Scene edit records
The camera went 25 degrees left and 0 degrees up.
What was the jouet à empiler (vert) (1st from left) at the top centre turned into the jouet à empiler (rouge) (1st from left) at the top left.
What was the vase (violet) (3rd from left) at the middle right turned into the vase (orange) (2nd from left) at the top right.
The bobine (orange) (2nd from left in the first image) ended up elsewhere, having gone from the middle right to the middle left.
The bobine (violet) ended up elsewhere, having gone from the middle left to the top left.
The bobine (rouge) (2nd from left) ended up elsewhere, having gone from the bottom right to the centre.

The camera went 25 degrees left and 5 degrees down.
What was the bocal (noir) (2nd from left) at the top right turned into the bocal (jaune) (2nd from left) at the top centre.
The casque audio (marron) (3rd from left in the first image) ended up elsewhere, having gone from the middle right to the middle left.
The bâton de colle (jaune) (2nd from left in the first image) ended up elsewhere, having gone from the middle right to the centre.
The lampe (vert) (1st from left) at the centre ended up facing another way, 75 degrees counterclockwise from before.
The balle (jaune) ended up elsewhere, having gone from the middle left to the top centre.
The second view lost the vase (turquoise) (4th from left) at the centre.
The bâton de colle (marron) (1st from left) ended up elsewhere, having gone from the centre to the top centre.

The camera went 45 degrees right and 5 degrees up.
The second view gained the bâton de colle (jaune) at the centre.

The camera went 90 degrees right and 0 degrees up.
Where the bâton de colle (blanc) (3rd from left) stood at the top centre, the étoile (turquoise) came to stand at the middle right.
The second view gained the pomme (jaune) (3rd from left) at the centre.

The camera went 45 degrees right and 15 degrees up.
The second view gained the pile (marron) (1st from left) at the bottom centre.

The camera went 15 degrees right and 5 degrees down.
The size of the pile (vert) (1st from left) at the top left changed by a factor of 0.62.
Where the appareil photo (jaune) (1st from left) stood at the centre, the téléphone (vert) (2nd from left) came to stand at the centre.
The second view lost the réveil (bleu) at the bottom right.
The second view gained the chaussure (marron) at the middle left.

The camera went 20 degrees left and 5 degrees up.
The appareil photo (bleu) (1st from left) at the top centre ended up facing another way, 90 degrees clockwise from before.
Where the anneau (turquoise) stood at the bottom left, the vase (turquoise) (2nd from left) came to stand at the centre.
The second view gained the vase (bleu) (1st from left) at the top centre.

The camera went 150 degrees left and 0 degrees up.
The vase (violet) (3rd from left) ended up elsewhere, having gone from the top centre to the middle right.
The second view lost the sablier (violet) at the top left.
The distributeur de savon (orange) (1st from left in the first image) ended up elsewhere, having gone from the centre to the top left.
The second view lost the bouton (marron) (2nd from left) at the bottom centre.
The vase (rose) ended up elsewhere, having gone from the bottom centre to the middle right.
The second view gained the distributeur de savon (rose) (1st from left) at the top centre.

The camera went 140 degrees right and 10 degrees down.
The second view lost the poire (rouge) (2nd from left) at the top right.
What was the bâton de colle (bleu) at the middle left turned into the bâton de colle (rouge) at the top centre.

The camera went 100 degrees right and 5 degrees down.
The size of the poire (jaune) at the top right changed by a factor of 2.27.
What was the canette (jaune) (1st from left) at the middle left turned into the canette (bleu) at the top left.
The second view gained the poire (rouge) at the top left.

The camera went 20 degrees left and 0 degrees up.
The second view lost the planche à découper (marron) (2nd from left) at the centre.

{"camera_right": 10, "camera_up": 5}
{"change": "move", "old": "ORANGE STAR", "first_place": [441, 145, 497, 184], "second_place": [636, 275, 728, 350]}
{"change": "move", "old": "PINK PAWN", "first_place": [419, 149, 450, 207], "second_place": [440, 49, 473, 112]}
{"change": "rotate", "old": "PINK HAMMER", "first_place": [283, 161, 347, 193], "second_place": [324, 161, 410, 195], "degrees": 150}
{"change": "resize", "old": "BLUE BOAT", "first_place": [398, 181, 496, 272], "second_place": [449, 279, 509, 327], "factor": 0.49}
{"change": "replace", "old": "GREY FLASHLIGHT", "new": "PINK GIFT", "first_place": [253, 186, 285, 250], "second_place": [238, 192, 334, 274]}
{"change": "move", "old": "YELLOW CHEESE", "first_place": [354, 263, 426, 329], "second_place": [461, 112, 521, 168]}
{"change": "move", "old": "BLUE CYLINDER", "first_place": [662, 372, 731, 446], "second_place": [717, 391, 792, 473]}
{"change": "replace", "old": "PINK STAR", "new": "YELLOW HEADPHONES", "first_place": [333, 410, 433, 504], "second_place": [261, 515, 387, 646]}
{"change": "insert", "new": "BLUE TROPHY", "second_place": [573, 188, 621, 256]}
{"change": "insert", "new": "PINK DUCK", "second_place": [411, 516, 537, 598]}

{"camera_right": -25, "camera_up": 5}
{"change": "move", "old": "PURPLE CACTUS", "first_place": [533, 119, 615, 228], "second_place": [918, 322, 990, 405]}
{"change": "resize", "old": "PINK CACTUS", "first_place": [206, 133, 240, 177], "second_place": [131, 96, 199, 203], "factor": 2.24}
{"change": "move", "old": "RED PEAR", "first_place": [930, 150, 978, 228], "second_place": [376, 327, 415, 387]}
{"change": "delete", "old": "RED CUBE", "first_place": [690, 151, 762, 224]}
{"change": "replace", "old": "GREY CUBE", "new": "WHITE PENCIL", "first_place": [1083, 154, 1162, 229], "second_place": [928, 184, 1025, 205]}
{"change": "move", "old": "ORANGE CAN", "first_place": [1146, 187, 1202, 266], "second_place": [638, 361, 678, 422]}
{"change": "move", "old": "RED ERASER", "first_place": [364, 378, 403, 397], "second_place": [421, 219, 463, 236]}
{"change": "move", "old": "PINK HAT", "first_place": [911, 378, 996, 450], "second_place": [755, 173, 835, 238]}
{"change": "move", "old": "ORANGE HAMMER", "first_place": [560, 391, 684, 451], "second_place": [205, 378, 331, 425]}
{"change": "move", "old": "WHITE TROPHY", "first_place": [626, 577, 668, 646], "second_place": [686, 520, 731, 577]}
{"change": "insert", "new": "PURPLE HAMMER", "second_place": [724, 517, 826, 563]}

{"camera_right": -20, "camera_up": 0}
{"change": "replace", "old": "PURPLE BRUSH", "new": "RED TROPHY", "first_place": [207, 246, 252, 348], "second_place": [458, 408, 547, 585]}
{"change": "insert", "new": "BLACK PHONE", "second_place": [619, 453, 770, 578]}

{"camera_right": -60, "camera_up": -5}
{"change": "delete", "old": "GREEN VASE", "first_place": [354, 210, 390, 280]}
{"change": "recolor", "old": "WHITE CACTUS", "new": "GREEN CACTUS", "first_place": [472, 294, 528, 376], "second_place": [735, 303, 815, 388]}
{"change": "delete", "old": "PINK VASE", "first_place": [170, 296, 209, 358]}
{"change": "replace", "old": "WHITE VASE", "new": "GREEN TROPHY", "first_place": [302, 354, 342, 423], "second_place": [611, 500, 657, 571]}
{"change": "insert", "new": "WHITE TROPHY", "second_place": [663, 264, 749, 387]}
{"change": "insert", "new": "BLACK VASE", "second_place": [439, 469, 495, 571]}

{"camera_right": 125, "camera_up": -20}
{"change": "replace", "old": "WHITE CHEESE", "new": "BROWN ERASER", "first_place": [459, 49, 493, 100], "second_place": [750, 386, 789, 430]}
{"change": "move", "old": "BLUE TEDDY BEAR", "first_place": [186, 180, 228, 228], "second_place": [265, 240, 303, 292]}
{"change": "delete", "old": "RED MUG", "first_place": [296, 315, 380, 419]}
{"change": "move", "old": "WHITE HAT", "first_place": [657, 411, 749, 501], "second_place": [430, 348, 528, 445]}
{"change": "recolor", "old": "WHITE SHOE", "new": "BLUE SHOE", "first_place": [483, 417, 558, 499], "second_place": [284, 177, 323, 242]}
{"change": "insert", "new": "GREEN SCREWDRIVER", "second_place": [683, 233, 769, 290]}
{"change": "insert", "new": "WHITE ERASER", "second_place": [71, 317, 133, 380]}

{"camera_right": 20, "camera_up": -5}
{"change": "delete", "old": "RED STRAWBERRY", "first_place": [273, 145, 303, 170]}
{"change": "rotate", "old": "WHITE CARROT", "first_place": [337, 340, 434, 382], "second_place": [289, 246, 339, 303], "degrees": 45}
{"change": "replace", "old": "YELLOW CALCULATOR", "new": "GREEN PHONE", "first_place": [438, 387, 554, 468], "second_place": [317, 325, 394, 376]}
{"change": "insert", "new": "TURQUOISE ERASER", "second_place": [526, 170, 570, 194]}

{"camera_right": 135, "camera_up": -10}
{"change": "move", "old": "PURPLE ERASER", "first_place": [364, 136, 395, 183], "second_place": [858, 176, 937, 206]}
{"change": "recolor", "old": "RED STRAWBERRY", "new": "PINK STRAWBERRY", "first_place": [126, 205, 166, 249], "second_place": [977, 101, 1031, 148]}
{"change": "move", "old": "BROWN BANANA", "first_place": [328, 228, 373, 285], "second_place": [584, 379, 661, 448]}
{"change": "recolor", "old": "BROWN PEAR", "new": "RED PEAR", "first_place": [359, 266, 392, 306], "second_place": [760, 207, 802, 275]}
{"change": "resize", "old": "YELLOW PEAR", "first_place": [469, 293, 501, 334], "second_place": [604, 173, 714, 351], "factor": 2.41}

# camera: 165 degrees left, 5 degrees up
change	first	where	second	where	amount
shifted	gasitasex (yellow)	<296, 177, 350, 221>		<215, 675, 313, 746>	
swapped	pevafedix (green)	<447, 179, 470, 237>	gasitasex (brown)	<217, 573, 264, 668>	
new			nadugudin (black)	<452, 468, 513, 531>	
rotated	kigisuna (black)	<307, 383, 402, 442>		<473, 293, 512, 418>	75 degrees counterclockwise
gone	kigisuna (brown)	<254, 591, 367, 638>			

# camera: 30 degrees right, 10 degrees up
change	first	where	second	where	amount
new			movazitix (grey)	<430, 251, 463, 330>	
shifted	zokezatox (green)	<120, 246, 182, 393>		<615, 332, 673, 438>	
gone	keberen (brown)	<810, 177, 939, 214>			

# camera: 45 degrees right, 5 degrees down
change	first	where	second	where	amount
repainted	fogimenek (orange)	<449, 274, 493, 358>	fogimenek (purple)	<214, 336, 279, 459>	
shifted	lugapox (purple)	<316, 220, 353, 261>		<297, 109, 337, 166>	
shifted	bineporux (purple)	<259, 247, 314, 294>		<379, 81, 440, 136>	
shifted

- Exercise brief -
When you reach the line holding "What was the vase" in the records above, begin reproducing exactly, stop after the line holding "The bobine (violet)", and output nothing else.

- Answer area -
What was the vase (violet) (3rd from left) at the middle right turned into the vase (orange) (2nd from left) at the top right.
The bobine (orange) (2nd from left in the first image) ended up elsewhere, having gone from the middle right to the middle left.
The bobine (violet) ended up elsewhere, having gone from the middle left to the top left.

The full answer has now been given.